> _WORK TO COMPLETE_:
Return the data below exactly, but only from the line containing "D6: schottky 1N5819" through the line containing "R11: none -> 36k (+12V, N11)", with both of those lines included.

> _RECORDED INFORMATION_:
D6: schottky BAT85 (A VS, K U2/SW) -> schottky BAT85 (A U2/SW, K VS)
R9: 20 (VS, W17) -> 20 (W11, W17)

...

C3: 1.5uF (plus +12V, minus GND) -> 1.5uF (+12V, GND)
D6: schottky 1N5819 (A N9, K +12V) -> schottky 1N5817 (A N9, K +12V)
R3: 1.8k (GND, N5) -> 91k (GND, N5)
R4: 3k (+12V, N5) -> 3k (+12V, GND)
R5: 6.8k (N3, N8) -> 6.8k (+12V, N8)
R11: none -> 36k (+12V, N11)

> _ANSWER FOR THIS EXERCISE_:
D6: schottky 1N5819 (A N9, K +12V) -> schottky 1N5817 (A N9, K +12V)
R3: 1.8k (GND, N5) -> 91k (GND, N5)
R4: 3k (+12V, N5) -> 3k (+12V, GND)
R5: 6.8k (N3, N8) -> 6.8k (+12V, N8)
R11: none -> 36k (+12V, N11)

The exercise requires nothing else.